• Task input
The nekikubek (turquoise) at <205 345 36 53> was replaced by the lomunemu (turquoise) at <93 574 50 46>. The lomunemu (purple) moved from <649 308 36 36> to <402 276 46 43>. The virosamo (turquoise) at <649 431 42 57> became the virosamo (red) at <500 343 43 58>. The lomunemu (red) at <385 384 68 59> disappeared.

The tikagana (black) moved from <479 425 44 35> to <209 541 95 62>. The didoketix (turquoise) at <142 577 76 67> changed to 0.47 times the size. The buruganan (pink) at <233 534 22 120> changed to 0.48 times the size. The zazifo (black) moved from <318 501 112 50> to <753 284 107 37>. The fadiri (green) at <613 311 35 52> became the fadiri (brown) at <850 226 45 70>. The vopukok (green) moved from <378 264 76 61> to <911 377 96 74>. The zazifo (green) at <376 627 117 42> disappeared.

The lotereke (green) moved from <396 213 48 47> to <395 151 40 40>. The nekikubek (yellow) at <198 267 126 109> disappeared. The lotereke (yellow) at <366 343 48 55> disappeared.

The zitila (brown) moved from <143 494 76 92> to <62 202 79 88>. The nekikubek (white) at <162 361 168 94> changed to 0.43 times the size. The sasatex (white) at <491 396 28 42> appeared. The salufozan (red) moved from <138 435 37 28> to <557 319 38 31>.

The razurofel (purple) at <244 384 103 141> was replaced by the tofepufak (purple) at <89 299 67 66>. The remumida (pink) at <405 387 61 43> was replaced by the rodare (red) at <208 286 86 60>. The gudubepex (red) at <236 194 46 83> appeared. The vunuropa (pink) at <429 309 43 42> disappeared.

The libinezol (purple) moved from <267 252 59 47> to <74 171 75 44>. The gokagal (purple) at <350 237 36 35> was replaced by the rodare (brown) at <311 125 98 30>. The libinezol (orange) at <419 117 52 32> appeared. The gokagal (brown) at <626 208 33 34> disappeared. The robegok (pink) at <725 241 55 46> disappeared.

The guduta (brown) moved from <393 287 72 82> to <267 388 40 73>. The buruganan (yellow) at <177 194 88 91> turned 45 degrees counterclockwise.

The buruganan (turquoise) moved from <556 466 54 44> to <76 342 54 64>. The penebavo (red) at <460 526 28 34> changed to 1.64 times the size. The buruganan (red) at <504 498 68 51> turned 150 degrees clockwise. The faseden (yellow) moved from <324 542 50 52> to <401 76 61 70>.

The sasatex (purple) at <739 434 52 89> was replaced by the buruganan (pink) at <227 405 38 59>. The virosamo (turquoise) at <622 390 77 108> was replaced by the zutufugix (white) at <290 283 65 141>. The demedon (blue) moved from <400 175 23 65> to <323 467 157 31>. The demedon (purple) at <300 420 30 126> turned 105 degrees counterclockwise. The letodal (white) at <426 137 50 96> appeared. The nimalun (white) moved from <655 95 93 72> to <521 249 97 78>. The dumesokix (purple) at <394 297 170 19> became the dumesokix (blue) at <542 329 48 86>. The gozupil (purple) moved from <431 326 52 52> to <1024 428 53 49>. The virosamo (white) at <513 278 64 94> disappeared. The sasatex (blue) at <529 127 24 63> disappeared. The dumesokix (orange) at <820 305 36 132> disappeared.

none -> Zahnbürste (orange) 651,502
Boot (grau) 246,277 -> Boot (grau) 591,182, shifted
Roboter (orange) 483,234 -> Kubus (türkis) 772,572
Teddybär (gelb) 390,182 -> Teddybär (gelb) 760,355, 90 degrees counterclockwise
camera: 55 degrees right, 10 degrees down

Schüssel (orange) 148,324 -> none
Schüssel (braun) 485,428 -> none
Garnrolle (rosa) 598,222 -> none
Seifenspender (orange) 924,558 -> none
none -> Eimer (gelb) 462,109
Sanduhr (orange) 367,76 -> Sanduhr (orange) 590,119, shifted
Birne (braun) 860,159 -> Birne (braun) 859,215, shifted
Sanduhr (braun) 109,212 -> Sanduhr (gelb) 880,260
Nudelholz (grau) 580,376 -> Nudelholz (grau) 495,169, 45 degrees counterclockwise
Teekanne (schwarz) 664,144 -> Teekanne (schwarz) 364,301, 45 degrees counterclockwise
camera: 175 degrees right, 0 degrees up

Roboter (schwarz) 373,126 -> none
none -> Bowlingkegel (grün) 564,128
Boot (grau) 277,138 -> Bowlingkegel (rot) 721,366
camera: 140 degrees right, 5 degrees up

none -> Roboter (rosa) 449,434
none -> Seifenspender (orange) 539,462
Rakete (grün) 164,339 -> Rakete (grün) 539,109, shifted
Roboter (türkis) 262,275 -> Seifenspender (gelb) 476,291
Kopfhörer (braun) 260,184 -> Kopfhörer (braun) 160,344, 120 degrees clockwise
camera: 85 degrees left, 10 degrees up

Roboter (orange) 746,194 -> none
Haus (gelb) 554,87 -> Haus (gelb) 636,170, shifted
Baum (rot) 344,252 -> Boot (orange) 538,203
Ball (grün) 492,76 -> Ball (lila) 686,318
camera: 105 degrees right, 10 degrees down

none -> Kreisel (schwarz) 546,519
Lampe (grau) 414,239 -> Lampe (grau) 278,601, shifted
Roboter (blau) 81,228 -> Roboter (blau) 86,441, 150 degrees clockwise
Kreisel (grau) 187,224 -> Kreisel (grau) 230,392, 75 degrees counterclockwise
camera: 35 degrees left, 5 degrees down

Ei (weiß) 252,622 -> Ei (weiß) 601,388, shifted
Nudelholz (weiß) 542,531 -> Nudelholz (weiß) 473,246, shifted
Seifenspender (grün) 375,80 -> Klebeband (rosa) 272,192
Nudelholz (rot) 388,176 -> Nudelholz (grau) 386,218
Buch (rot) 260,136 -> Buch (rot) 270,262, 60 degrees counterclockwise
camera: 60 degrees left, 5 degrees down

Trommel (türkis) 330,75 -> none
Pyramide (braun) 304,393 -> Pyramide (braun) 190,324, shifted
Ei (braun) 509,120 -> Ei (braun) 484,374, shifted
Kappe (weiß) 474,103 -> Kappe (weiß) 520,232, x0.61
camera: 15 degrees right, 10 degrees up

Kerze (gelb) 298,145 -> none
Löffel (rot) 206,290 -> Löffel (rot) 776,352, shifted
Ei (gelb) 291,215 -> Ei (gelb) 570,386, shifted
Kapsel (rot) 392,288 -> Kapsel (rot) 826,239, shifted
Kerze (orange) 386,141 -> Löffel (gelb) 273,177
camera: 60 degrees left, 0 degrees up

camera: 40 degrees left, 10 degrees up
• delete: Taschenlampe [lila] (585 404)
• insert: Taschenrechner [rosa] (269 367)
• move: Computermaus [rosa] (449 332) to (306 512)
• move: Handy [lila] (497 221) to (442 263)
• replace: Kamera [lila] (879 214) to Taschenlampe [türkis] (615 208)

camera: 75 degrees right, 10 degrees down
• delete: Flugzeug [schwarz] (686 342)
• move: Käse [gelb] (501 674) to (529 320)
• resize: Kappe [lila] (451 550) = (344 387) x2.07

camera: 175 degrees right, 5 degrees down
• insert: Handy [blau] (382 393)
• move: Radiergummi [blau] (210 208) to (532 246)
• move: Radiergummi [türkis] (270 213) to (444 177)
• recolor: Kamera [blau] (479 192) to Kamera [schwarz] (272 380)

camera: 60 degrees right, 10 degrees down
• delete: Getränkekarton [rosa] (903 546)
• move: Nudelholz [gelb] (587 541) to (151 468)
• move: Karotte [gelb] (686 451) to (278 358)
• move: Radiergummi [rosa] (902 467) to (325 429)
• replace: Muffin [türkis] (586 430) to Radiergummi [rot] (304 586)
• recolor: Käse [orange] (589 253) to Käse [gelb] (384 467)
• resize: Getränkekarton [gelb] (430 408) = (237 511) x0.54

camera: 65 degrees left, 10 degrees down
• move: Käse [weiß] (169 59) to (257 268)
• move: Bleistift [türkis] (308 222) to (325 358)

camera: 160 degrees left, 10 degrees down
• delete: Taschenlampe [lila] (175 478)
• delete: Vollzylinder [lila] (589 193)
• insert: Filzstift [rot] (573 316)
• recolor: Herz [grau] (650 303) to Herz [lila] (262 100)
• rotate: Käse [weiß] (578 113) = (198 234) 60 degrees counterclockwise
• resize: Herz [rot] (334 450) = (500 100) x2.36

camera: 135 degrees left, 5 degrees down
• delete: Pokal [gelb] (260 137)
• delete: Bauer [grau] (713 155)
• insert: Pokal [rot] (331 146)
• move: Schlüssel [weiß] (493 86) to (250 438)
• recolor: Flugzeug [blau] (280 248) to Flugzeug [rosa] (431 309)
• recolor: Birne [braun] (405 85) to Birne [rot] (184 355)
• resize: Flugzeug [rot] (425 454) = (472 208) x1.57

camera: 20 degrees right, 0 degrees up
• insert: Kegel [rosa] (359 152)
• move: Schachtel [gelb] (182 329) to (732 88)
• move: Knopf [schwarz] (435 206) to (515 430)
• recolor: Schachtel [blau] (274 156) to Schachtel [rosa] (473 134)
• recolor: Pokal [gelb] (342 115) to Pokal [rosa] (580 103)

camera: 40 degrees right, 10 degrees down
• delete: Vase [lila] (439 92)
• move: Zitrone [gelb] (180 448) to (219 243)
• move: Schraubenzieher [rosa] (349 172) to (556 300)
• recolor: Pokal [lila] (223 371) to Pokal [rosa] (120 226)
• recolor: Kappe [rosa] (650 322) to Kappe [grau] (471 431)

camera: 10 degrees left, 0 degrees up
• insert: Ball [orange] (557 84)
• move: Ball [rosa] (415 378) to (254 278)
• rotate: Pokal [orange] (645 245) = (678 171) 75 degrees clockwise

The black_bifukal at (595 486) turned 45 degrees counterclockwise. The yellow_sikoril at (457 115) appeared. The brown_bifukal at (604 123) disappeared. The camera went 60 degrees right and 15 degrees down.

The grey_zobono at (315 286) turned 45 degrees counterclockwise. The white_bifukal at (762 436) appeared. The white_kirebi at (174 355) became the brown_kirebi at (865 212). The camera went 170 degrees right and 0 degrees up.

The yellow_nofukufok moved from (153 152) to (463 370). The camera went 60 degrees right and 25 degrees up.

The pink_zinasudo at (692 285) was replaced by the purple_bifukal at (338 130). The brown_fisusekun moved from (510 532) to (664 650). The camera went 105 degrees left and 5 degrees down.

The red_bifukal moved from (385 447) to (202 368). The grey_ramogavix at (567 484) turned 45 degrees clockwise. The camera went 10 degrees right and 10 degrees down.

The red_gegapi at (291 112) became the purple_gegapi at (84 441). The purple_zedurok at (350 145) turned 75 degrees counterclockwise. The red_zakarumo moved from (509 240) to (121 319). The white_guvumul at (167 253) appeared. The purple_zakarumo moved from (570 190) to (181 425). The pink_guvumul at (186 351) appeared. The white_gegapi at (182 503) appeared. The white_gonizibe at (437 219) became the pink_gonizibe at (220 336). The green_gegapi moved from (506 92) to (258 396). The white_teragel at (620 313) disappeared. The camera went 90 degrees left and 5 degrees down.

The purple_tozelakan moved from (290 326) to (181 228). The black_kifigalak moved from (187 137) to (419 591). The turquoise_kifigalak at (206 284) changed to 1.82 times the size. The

• Assignment
Taking the records above, retype every line from the one with "none -> Zahnbürste (orange) 651,502" down to the one with "Teddybär (gelb) 390,182", exactly and with nothing else.

• Reply
none -> Zahnbürste (orange) 651,502
Boot (grau) 246,277 -> Boot (grau) 591,182, shifted
Roboter (orange) 483,234 -> Kubus (türkis) 772,572
Teddybär (gelb) 390,182 -> Teddybär (gelb) 760,355, 90 degrees counterclockwise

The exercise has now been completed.